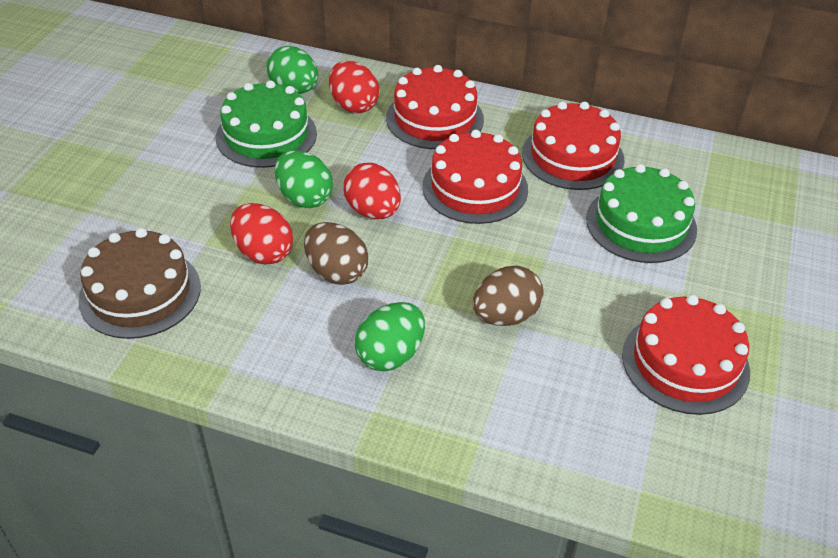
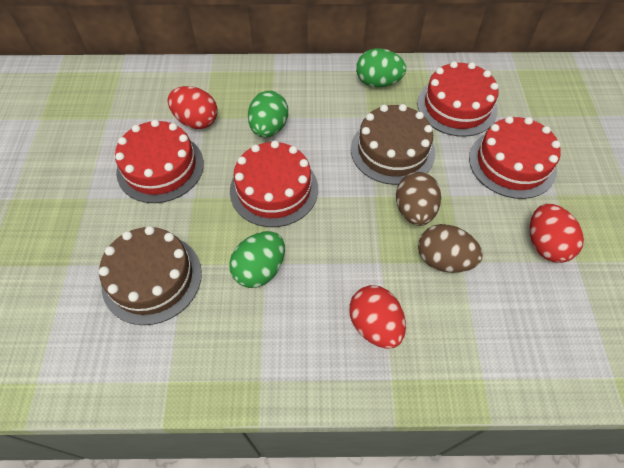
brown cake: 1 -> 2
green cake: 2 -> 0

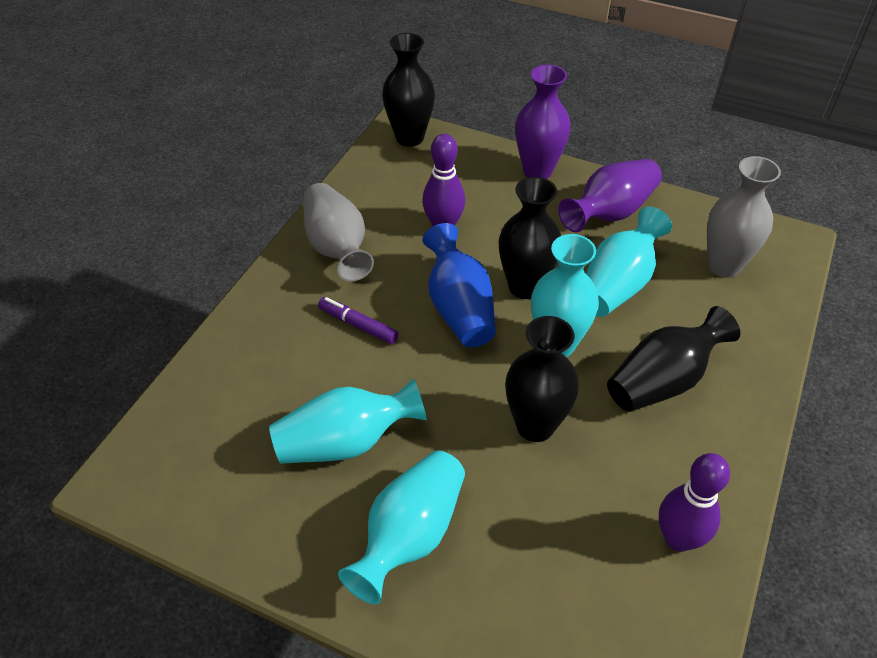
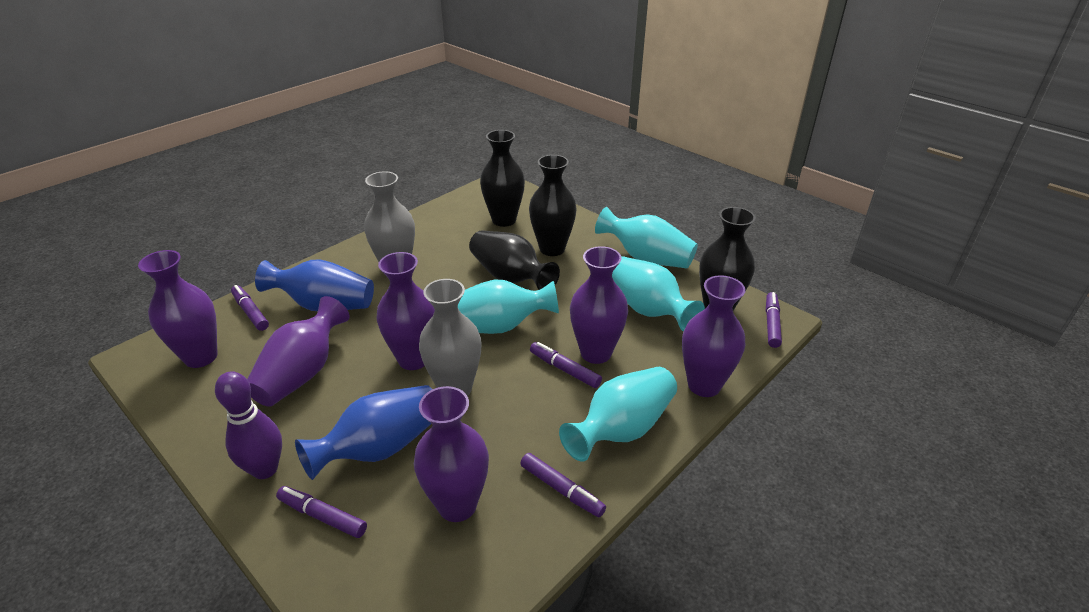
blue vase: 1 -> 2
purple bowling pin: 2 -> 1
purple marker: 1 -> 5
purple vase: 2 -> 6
---
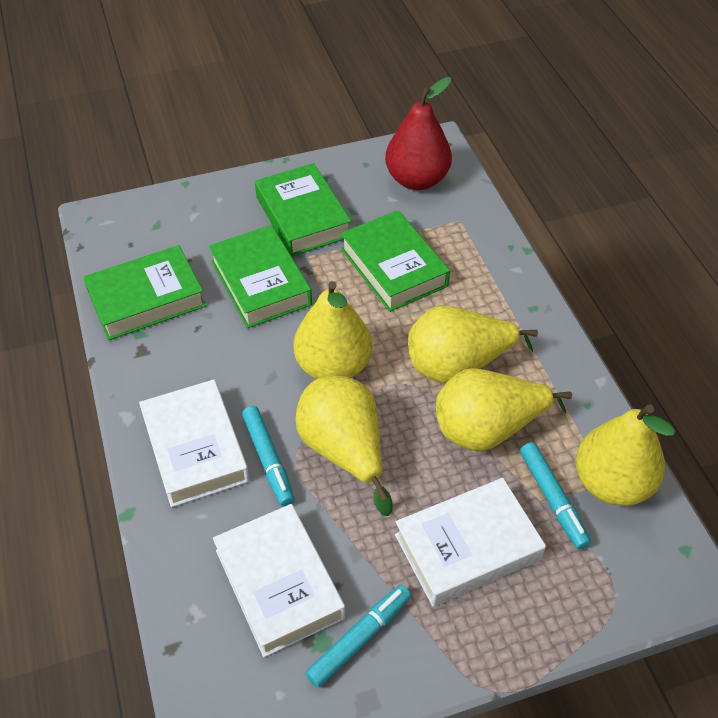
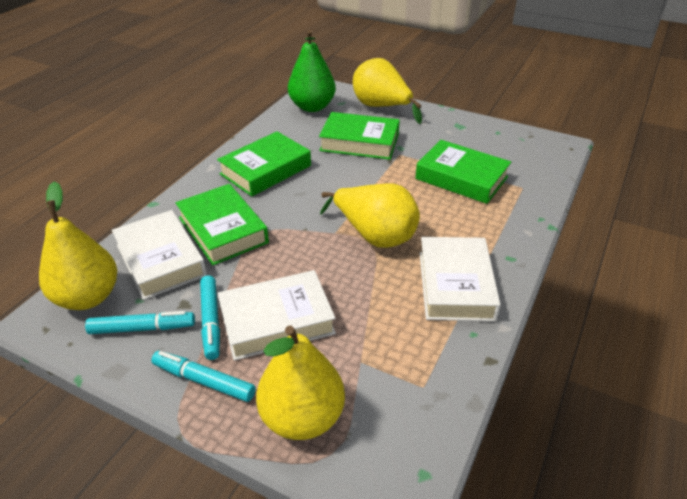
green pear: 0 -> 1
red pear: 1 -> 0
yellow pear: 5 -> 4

### About this task
The answer must be the lines above from the one containing "brown cake: 1 -> 2" through the one containing "purple vase: 2 -> 6", reproduced exactly, with no pictures and nothing else.

### Exercise response
brown cake: 1 -> 2
green cake: 2 -> 0

blue vase: 1 -> 2
purple bowling pin: 2 -> 1
purple marker: 1 -> 5
purple vase: 2 -> 6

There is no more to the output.